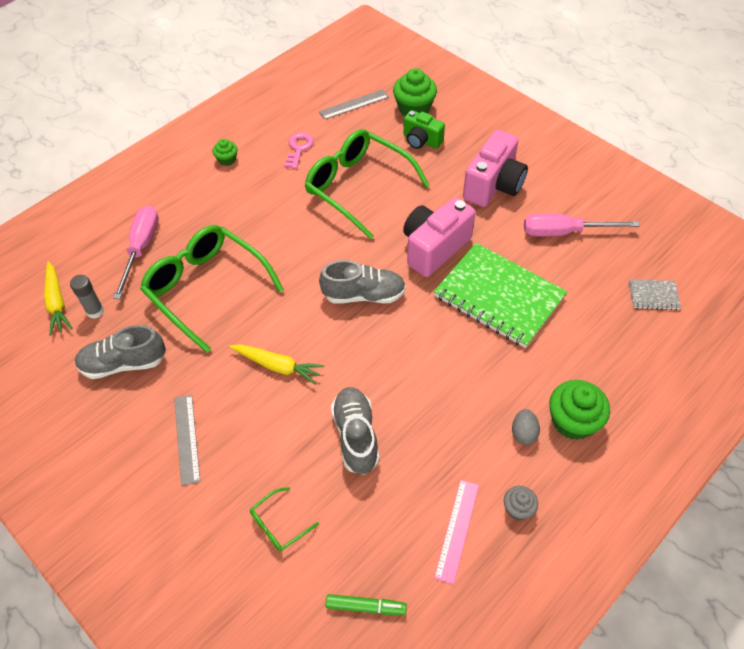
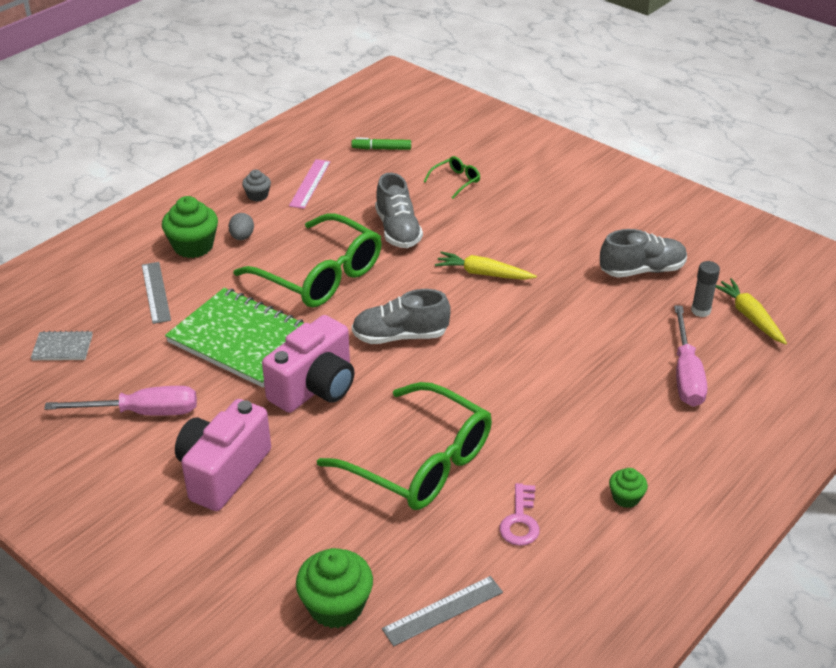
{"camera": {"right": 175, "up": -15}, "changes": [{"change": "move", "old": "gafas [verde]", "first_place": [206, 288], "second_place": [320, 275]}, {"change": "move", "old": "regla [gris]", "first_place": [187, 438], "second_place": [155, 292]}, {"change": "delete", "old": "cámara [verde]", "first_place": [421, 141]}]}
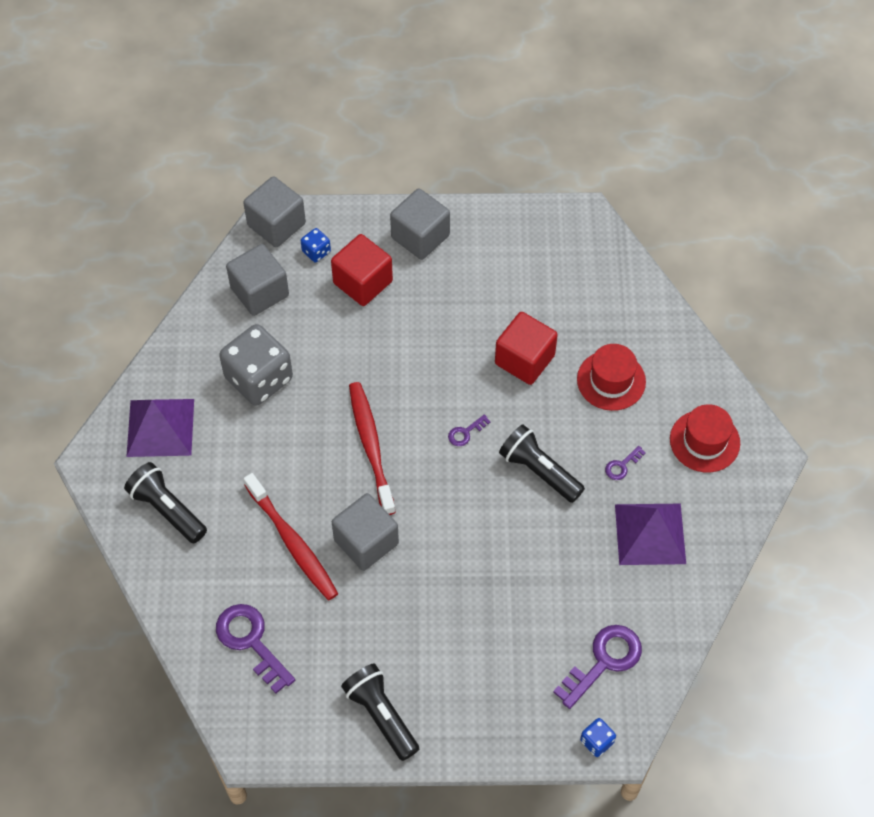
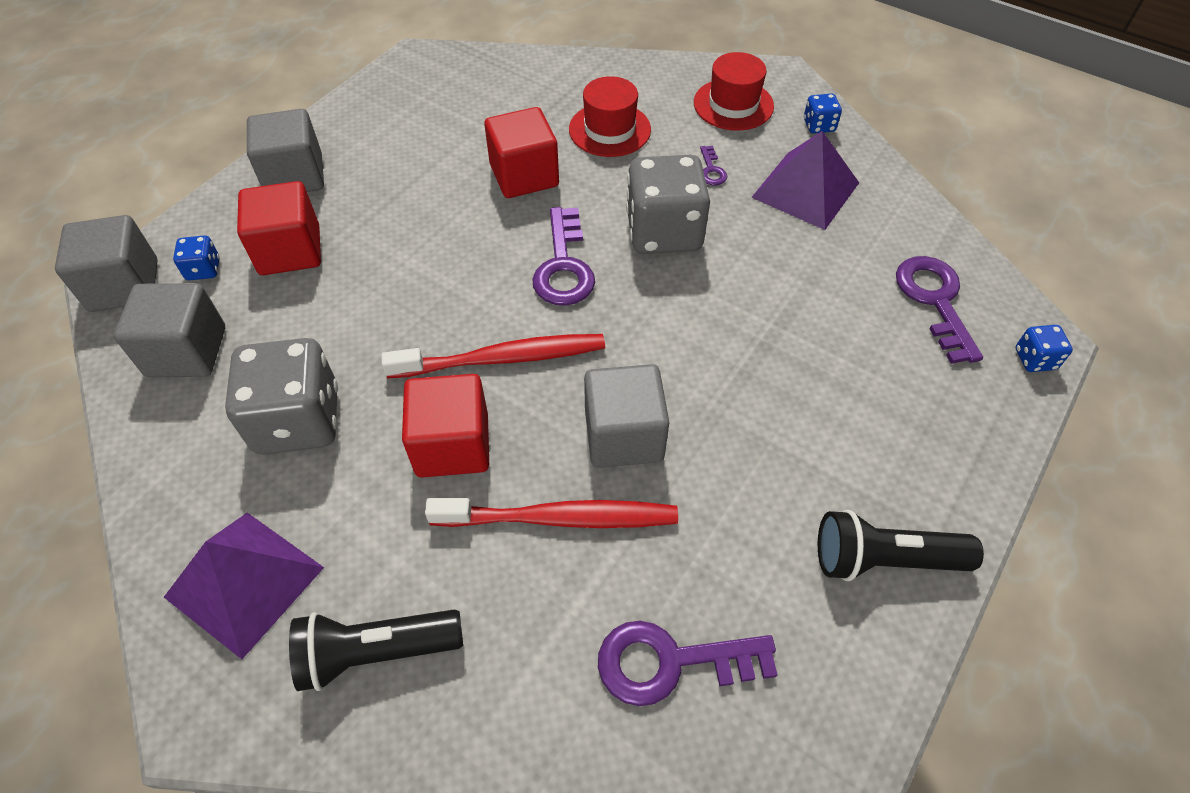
{"camera": {"right": -55, "up": -5}, "changes": [{"change": "rotate", "old": "cepillo de dientes [rojo]", "first_place": [371, 446], "second_place": [501, 359], "degrees": 150}, {"change": "resize", "old": "llave [morado]", "first_place": [465, 432], "second_place": [563, 265], "factor": 2.09}, {"change": "replace", "old": "lámpara de mano [negro]", "new": "dado [gris]", "first_place": [539, 471], "second_place": [664, 232]}, {"change": "insert", "new": "cubo [rojo]", "second_place": [452, 445]}, {"change": "insert", "new": "dado [azul]", "second_place": [819, 126]}]}
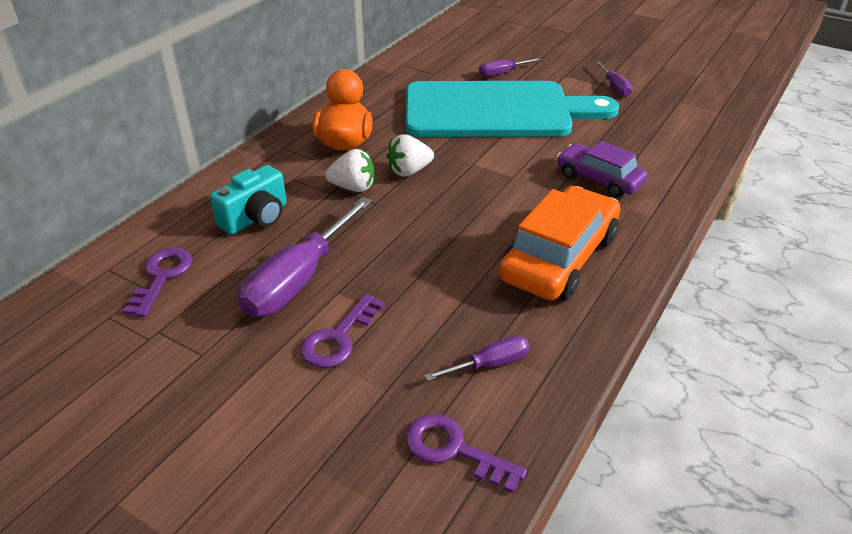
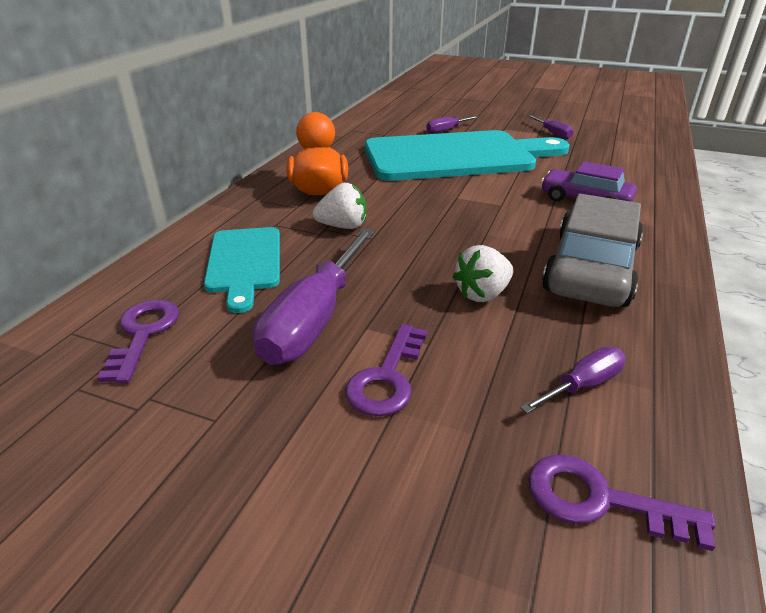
{"camera": {"right": -10, "up": -5}, "changes": [{"change": "replace", "old": "cámara [turquesa]", "new": "tabla de cortar [turquesa]", "first_place": [256, 218], "second_place": [244, 262]}, {"change": "move", "old": "fresa [blanco]", "first_place": [409, 171], "second_place": [482, 294]}, {"change": "recolor", "old": "coche [naranja]", "new": "coche [gris]", "first_place": [559, 258], "second_place": [591, 269]}]}
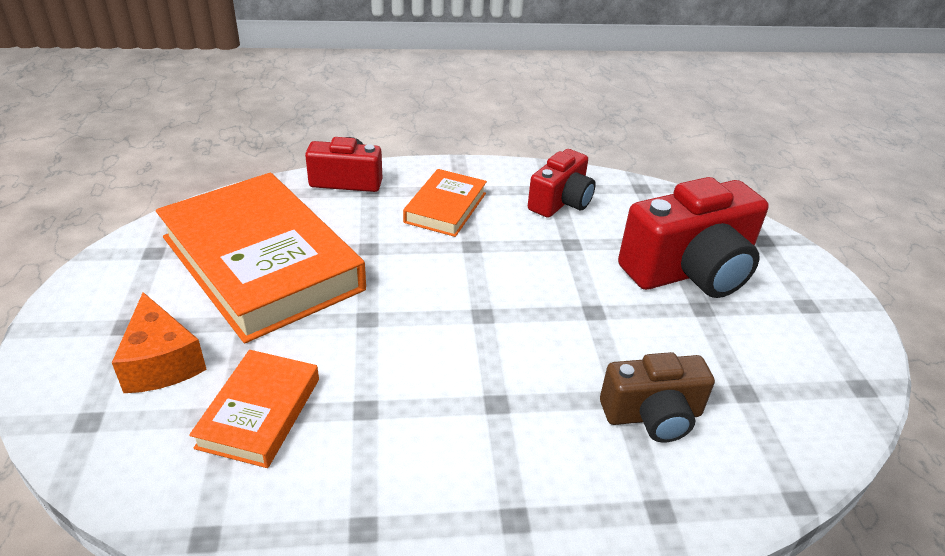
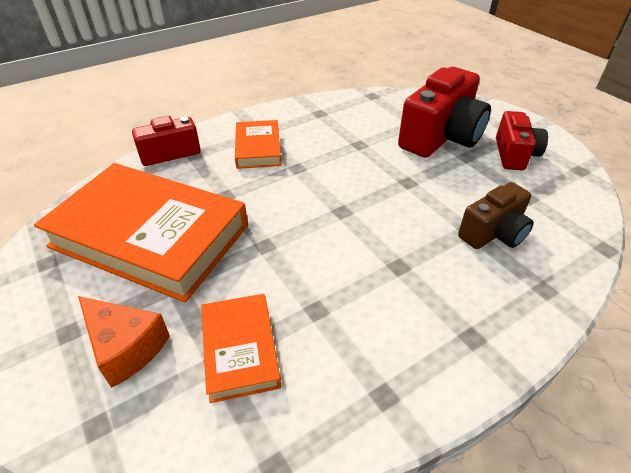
{"camera": {"right": -25, "up": 5}, "changes": [{"change": "move", "old": "cámara [rojo]", "first_place": [561, 202], "second_place": [514, 154]}]}
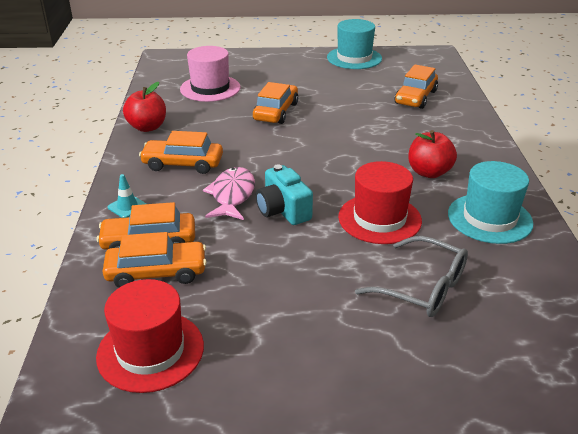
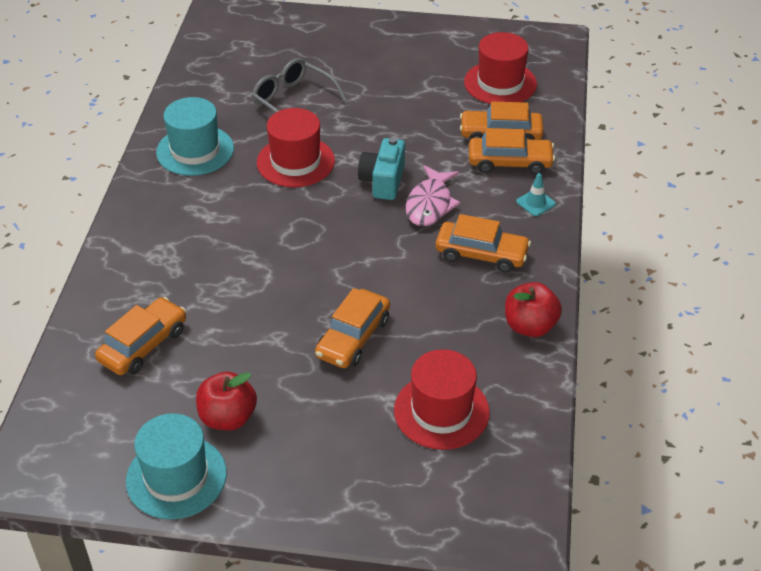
{"camera": {"right": -170, "up": 10}, "changes": [{"change": "recolor", "old": "sombrero [rosa]", "new": "sombrero [rojo]", "first_place": [210, 88], "second_place": [441, 411]}, {"change": "rotate", "old": "cámara [turquesa]", "first_place": [283, 210], "second_place": [383, 181], "degrees": -150}, {"change": "move", "old": "manzana [rojo]", "first_place": [429, 172], "second_place": [228, 418]}]}
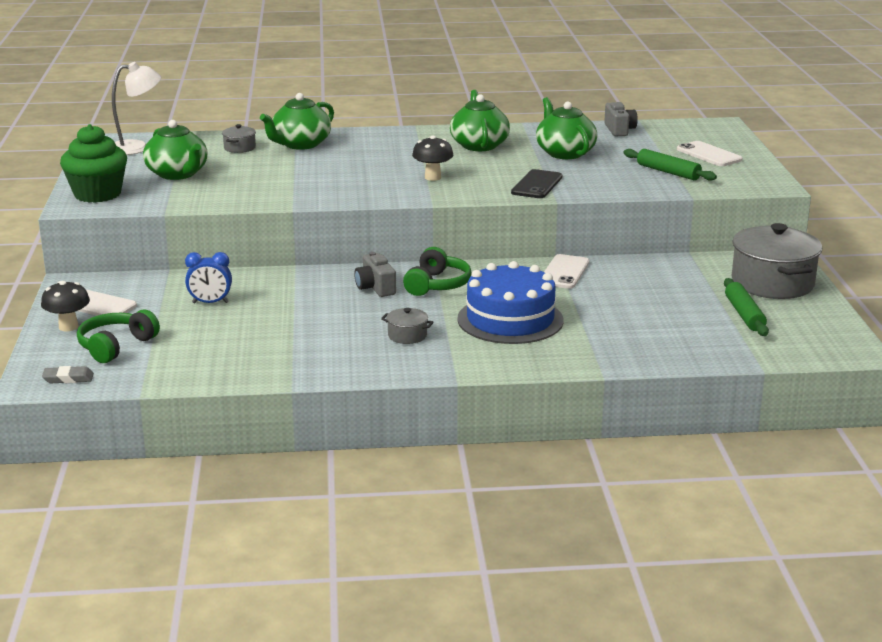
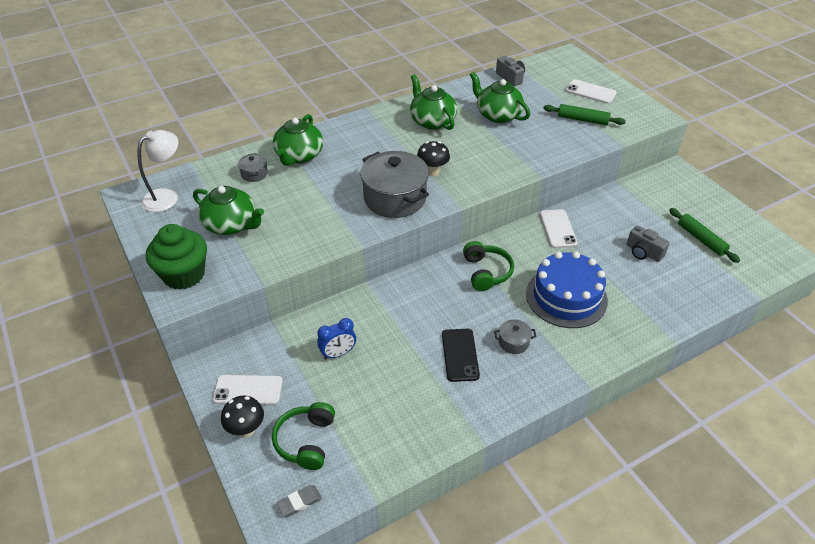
{"camera": {"right": -25, "up": 20}, "changes": [{"change": "move", "old": "cámara [gris]", "first_place": [375, 287], "second_place": [643, 252]}, {"change": "move", "old": "móvil [negro]", "first_place": [537, 185], "second_place": [460, 355]}, {"change": "move", "old": "olla [gris]", "first_place": [772, 283], "second_place": [395, 198]}]}
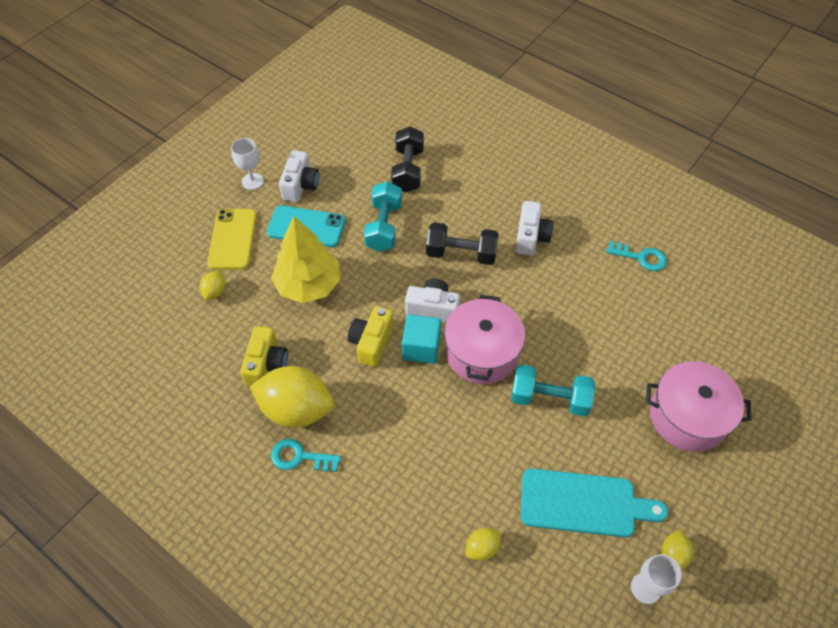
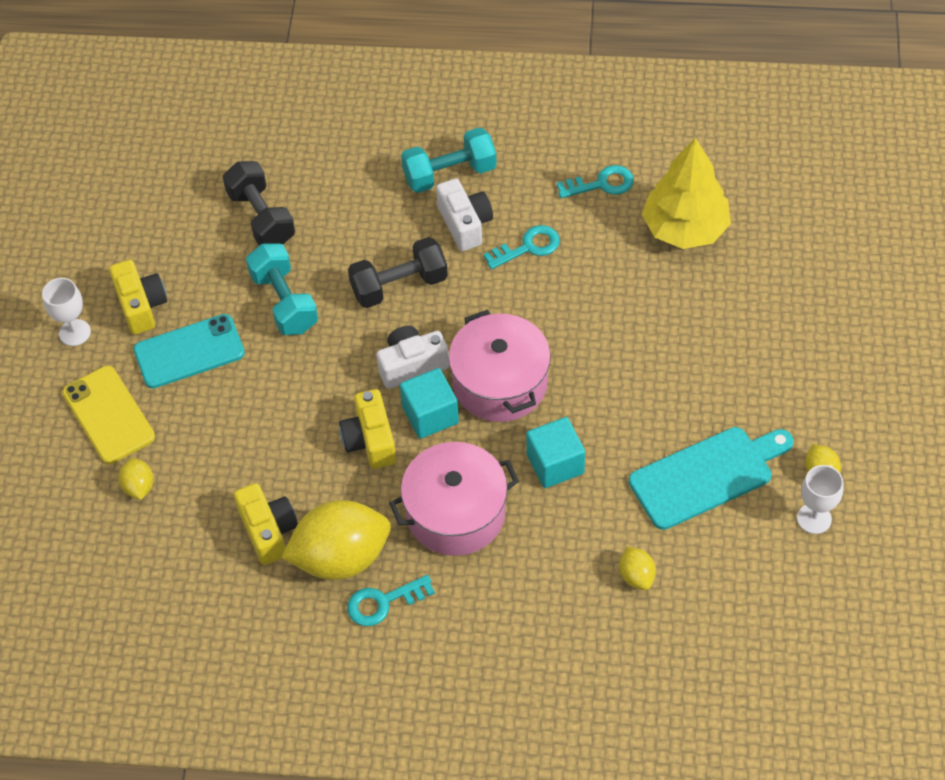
{"camera": {"right": -30, "up": 0}, "changes": [{"change": "move", "old": "árbol [amarillo]", "first_place": [308, 285], "second_place": [685, 228]}, {"change": "recolor", "old": "cámara [blanco]", "new": "cámara [amarillo]", "first_place": [300, 185], "second_place": [141, 305]}, {"change": "rotate", "old": "limón [amarillo]", "first_place": [482, 548], "second_place": [636, 576], "degrees": -45}, {"change": "move", "old": "mancuerna [turquesa]", "first_place": [549, 399], "second_place": [449, 174]}, {"change": "move", "old": "olla [rosa]", "first_place": [687, 416], "second_place": [455, 513]}, {"change": "insert", "new": "llave [turquesa]", "second_place": [528, 247]}, {"change": "insert", "new": "cubo [turquesa]", "second_place": [555, 464]}]}
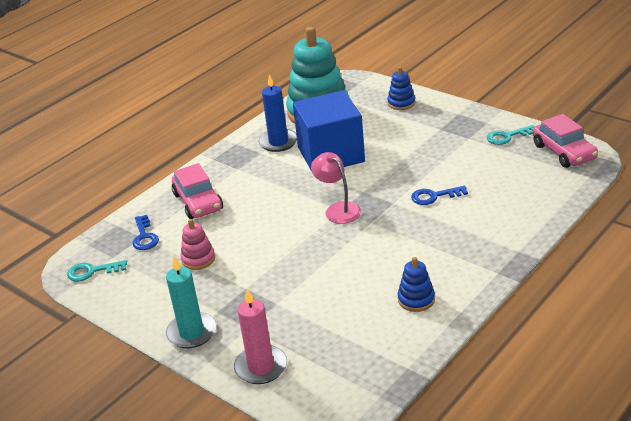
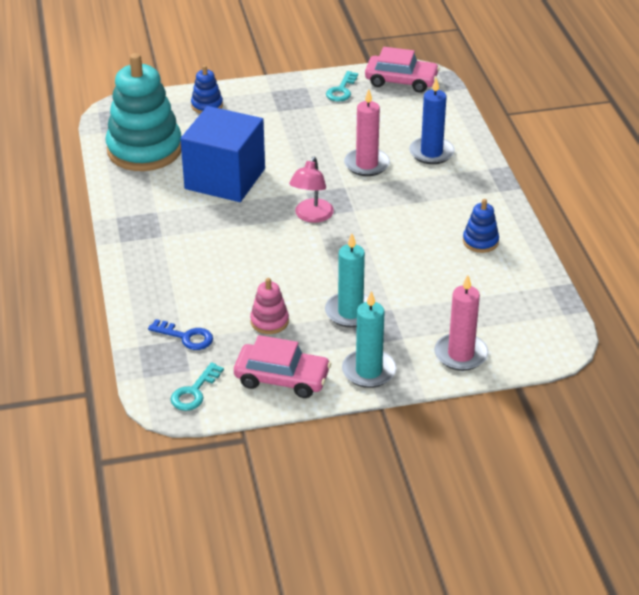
{"camera": {"right": -55, "up": 5}, "changes": [{"change": "move", "old": "coche [rosa]", "first_place": [198, 202], "second_place": [282, 378]}, {"change": "move", "old": "vela [azul]", "first_place": [278, 142], "second_place": [431, 153]}, {"change": "rotate", "old": "lámpara [rosa]", "first_place": [338, 209], "second_place": [311, 216], "degrees": -75}, {"change": "replace", "old": "llave [azul]", "new": "vela [rosa]", "first_place": [434, 196], "second_place": [367, 164]}, {"change": "insert", "new": "vela [turquesa]", "second_place": [350, 312]}]}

What you have to do
Give the count of lines in the data shown above that contain "olla", and nothing else.

Written solution
2